WORK INSTRUCTION:
Somewhere below, one line contains "brown light bulb: [127,243,208,295]" and a later line contains "red bell: [282,175,358,282]". Output those two lines and everything between them exactly, and nothing else.

ENTRIES PROVIDED:
==*==

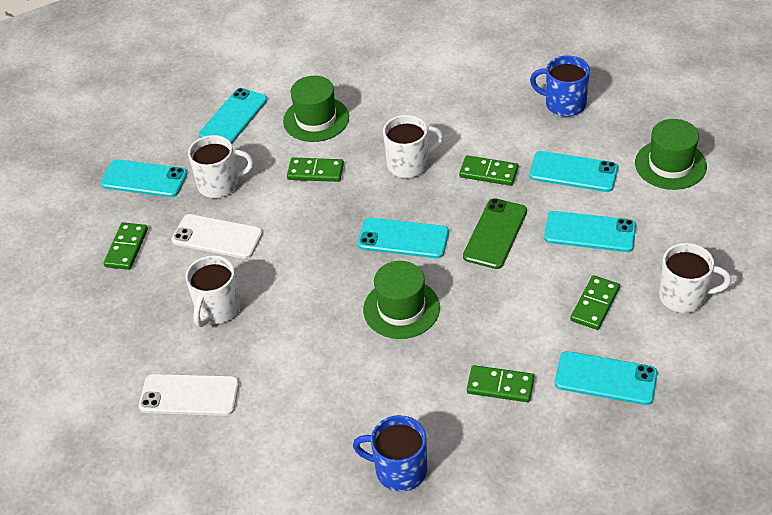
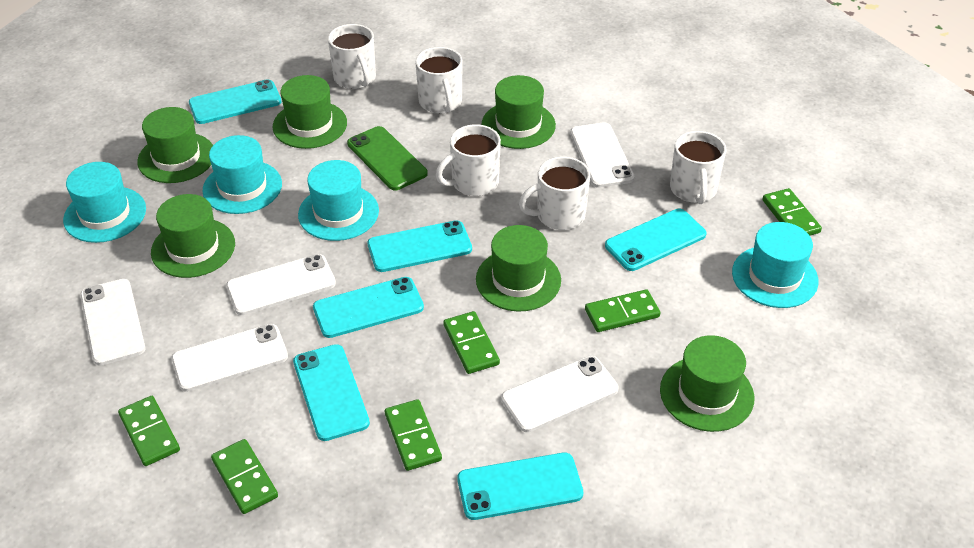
blue mug: [353,415,427,492] [530,55,590,117] = 2 -> none = 0
green domino: [103,223,148,270] [287,158,344,182] [459,155,518,186] [467,365,534,402] [570,275,620,330] = 5 -> [118,396,180,466] [211,439,278,514] [385,399,442,471] [443,311,500,374] [585,289,660,332] [762,188,822,235] = 6
green hat: [283,76,349,142] [363,261,440,339] [635,119,707,190] = 3 -> [137,107,213,183] [151,194,235,278] [273,75,347,149] [476,225,561,312] [482,75,556,149] [660,335,754,432] = 6
turquoise hat: none = 0 -> [63,162,146,243] [202,135,282,214] [298,160,379,241] [732,222,819,308] = 4
white mug: [185,255,241,327] [188,135,254,198] [383,115,444,178] [659,243,731,313] = 4 -> [328,24,376,89] [415,47,462,113] [436,124,501,196] [519,157,590,230] [670,131,726,204] = 5
white phone: [139,374,239,416] [172,214,263,259] = 2 -> [80,279,145,366] [172,324,288,392] [226,254,336,315] [501,356,619,432] [570,122,635,188] = 5

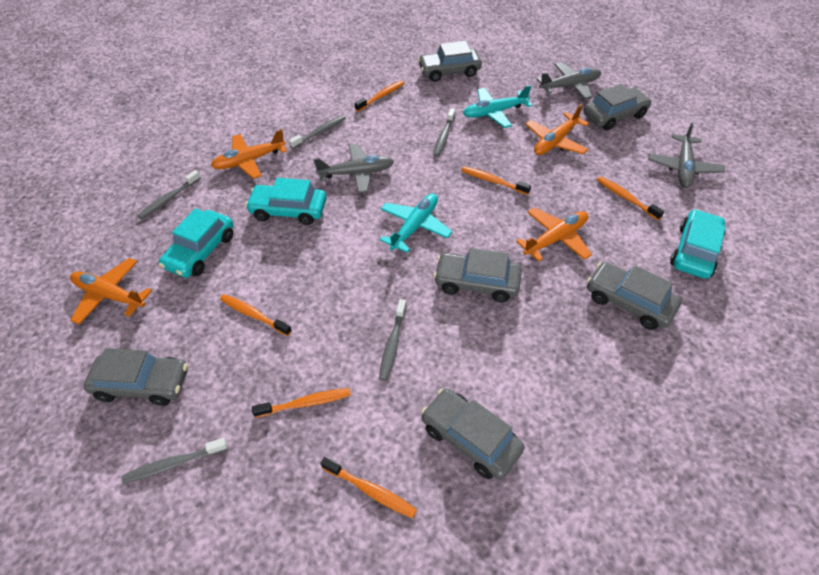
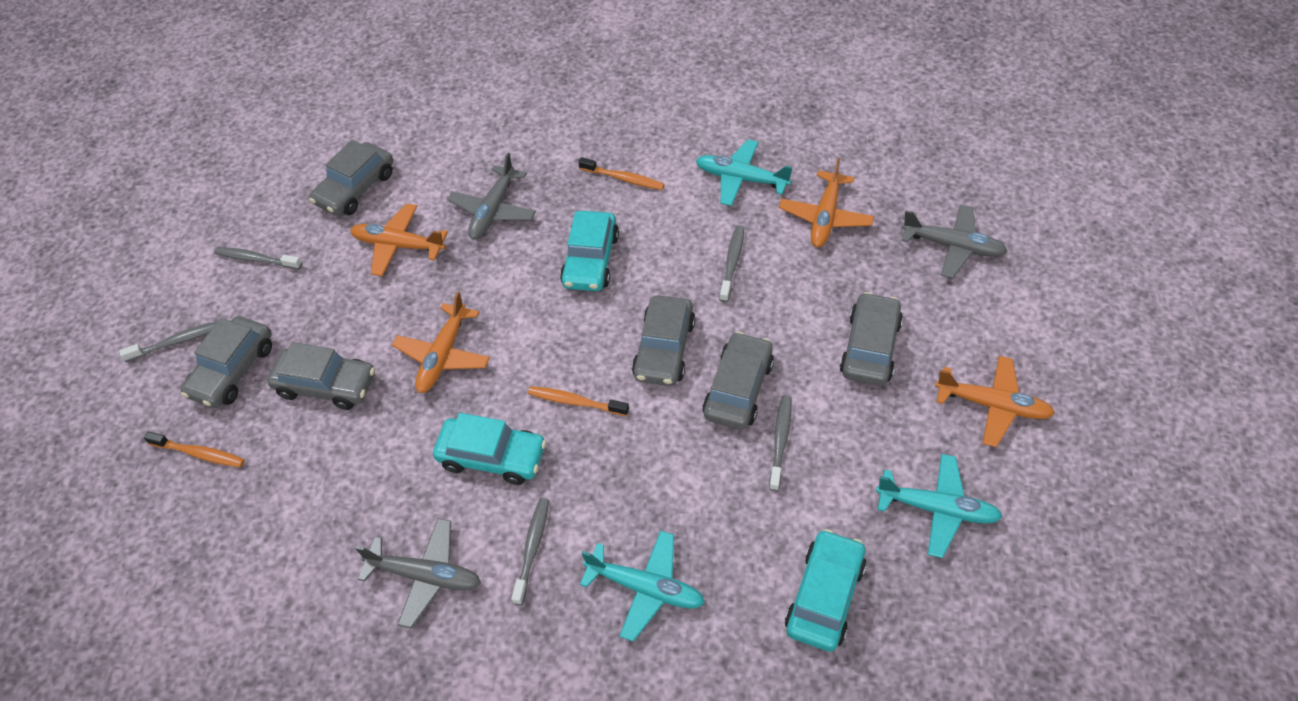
orange toothbrush: [220,294,292,336] [252,388,351,418] [320,457,417,518] [355,80,404,112] [461,166,531,195] [597,176,664,220] = 6 -> [144,432,245,467] [528,386,629,416] [578,157,664,190] = 3
turquoise plane: [380,193,453,253] [463,85,532,128] = 2 -> [580,531,705,642] [696,139,793,206] [876,454,1003,558] = 3

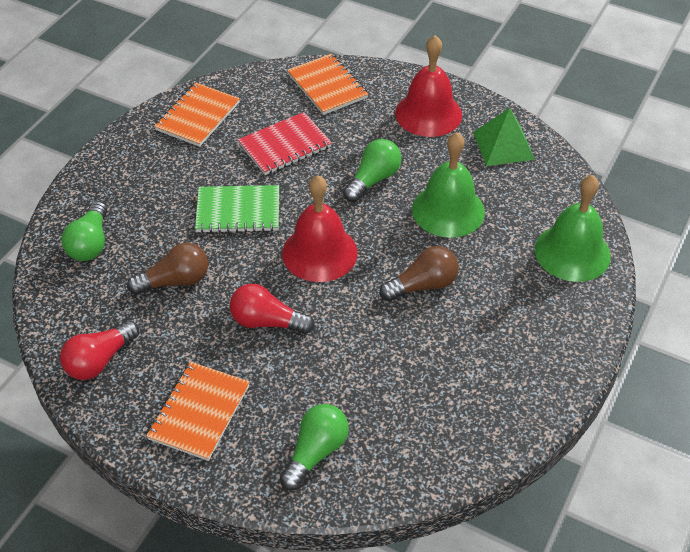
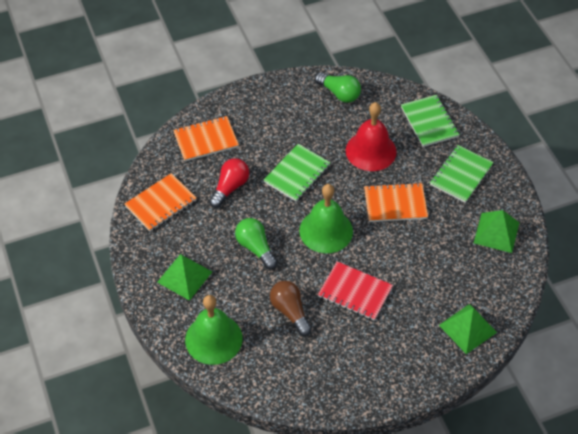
brown light bulb: [127,243,208,295] [379,246,459,301] = 2 -> [270,281,312,336] = 1
green light bulb: [62,201,107,261] [280,404,349,490] [343,139,401,202] = 3 -> [235,218,277,269] [315,72,361,103] = 2
green notebook: [195,185,279,233] = 1 -> [264,144,331,201] [401,95,460,147] [430,145,494,203] = 3
green pyramid: [473,108,535,166] = 1 -> [157,254,212,301] [439,304,497,354] [474,210,519,253] = 3
red bell: [282,175,358,282] [395,35,462,137] = 2 -> [346,102,397,171] = 1
red light bulb: [60,320,139,380] [230,284,314,334] = 2 -> [209,158,249,208] = 1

==*==

WRITTEN ANSWER:
brown light bulb: [127,243,208,295] [379,246,459,301] = 2 -> [270,281,312,336] = 1
green light bulb: [62,201,107,261] [280,404,349,490] [343,139,401,202] = 3 -> [235,218,277,269] [315,72,361,103] = 2
green notebook: [195,185,279,233] = 1 -> [264,144,331,201] [401,95,460,147] [430,145,494,203] = 3
green pyramid: [473,108,535,166] = 1 -> [157,254,212,301] [439,304,497,354] [474,210,519,253] = 3
red bell: [282,175,358,282] [395,35,462,137] = 2 -> [346,102,397,171] = 1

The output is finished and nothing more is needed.